What is being asked:
Wherever the line with "camera: 155 degrees left, 5 degrees down" sits in the listing below, transcribe from it up to and including the line with "yellow box [469,123,582,227]", exactly, and leave the remaining lines out.

Data provided:
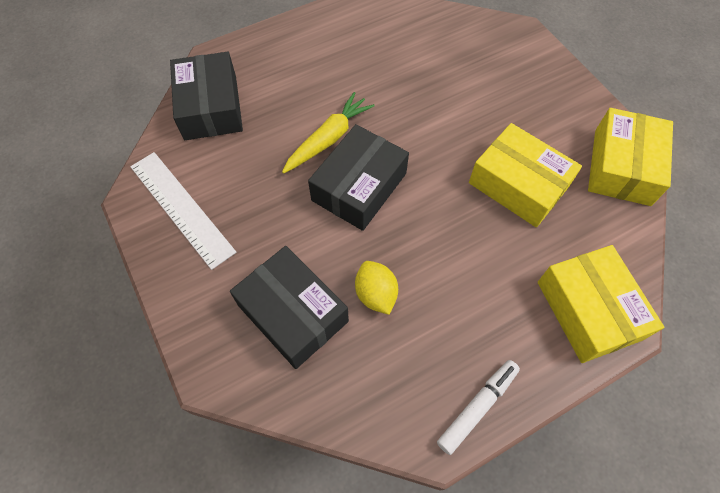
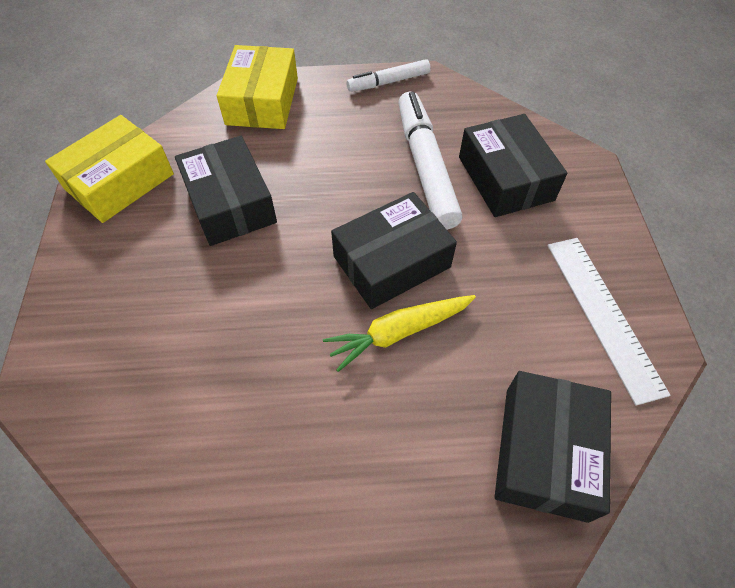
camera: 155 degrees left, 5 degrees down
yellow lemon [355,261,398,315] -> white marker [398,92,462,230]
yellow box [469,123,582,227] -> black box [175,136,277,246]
==
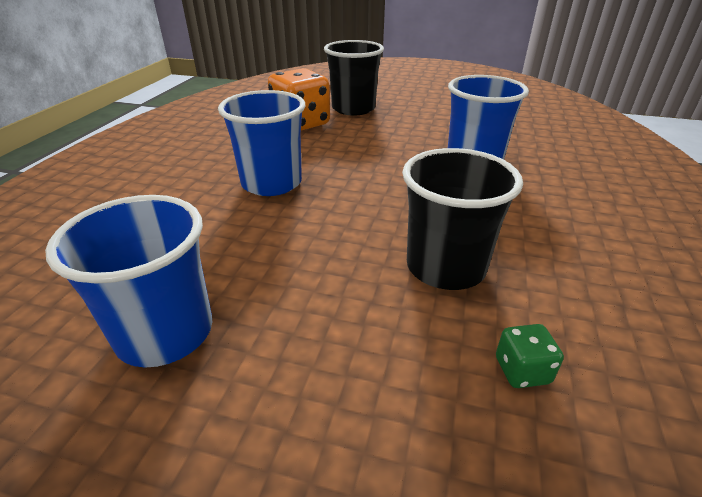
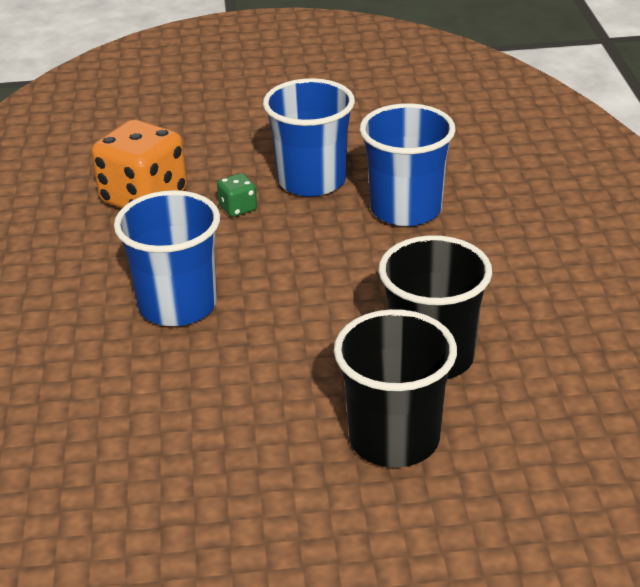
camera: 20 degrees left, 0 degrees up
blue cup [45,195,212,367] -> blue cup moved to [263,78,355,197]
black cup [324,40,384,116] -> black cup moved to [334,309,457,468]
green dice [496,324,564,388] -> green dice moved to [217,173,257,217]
--
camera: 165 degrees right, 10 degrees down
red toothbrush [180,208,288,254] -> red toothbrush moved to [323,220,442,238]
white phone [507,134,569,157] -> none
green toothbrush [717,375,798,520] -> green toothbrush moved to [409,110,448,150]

Result for this exercise:
camera: 155 degrees left, 5 degrees down
yellow lemon [355,261,398,315] -> white marker [398,92,462,230]
yellow box [469,123,582,227] -> black box [175,136,277,246]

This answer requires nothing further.